- [Task directions] Retype the lines of the material from the one containing "PCZ: 10:22 -> 10:24" through the end of the material, inclusive, leaving out the pictures.

··· Dataset rows ···

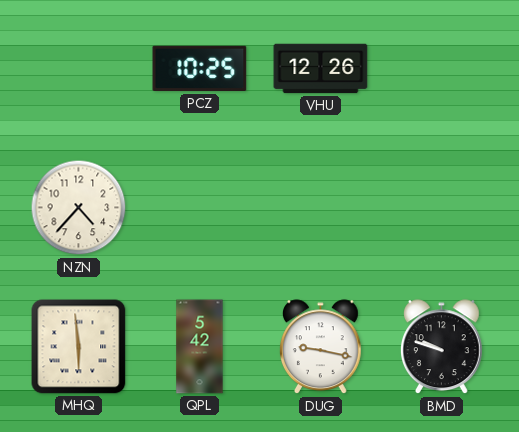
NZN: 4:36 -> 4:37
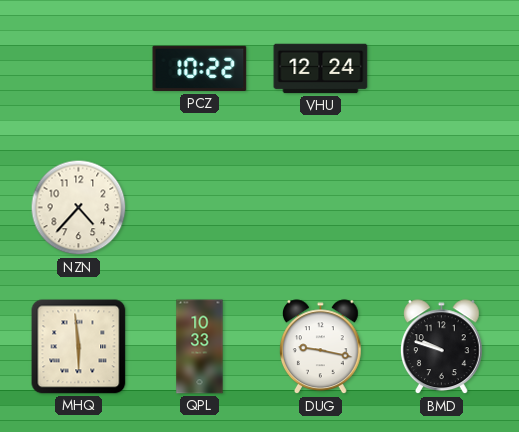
PCZ: 10:25 -> 10:22
VHU: 12:26 -> 12:24
QPL: 5:42 -> 10:33
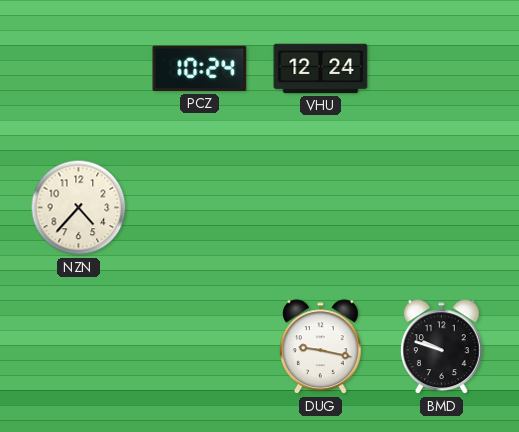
PCZ: 10:22 -> 10:24
MHQ: 5:59 -> none
QPL: 10:33 -> none
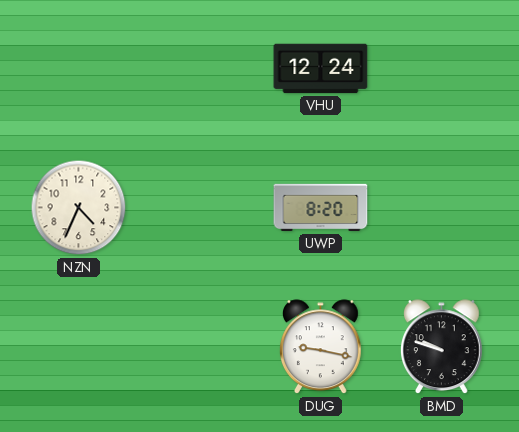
PCZ: 10:24 -> none
NZN: 4:37 -> 4:34
UWP: none -> 8:20
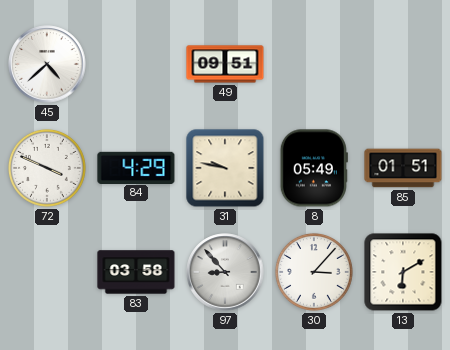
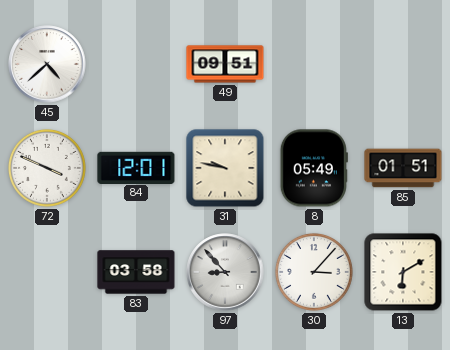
84: 4:29 -> 12:01
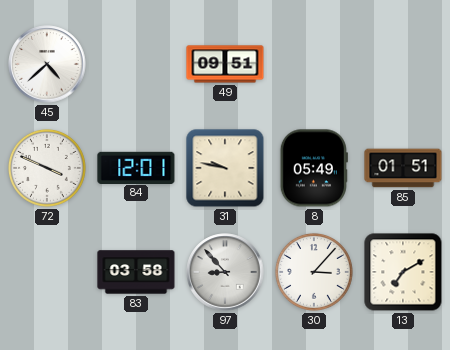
13: 6:10 -> 7:10
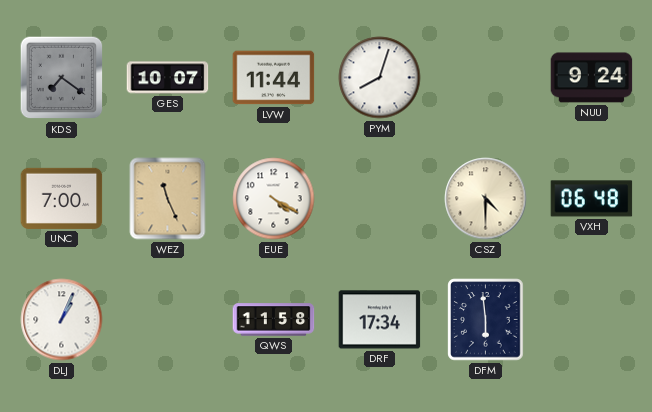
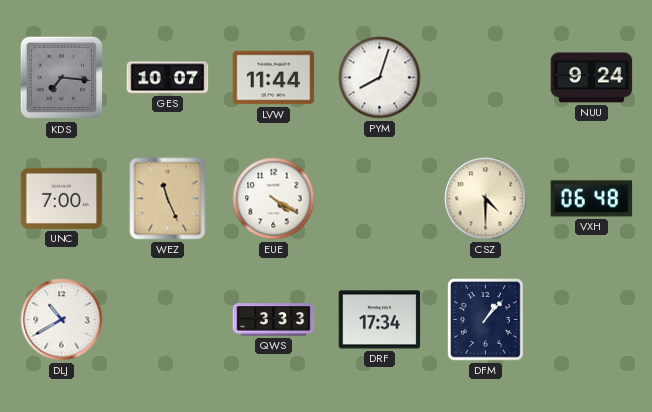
KDS: 7:21 -> 7:16
DLJ: 1:04 -> 10:40
QWS: 11:58 -> 3:33
DFM: 5:59 -> 1:07
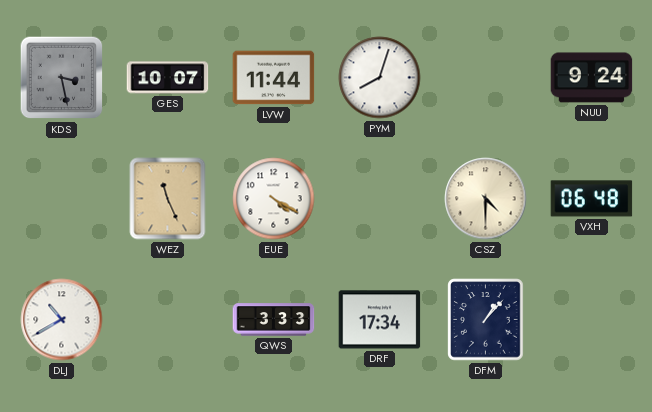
KDS: 7:16 -> 3:28
UNC: 7:00 -> none
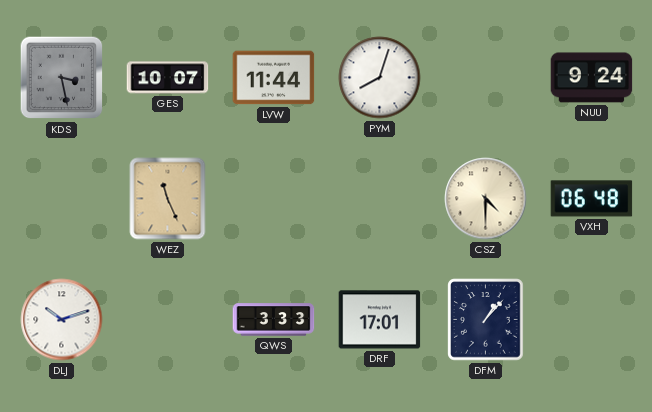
EUE: 4:20 -> none
DLJ: 10:40 -> 10:12
DRF: 17:34 -> 17:01
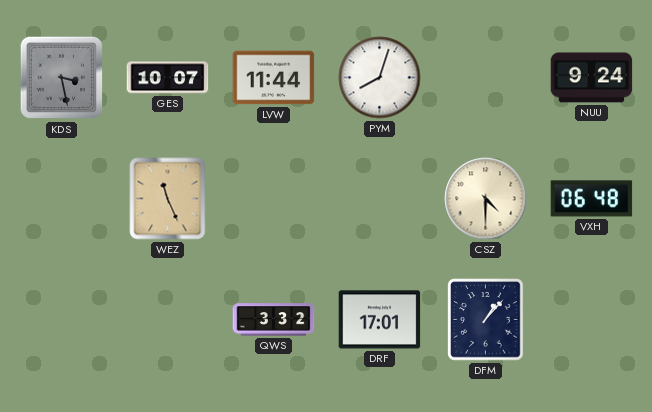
DLJ: 10:12 -> none
QWS: 3:33 -> 3:32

···

- [Exercise answer]
PCZ: 10:22 -> 10:24
MHQ: 5:59 -> none
QPL: 10:33 -> none
PCZ: 10:24 -> none
NZN: 4:37 -> 4:34
UWP: none -> 8:20
84: 4:29 -> 12:01
13: 6:10 -> 7:10
KDS: 7:21 -> 7:16
DLJ: 1:04 -> 10:40
QWS: 11:58 -> 3:33
DFM: 5:59 -> 1:07
KDS: 7:16 -> 3:28
UNC: 7:00 -> none
EUE: 4:20 -> none
DLJ: 10:40 -> 10:12
DRF: 17:34 -> 17:01
DLJ: 10:12 -> none
QWS: 3:33 -> 3:32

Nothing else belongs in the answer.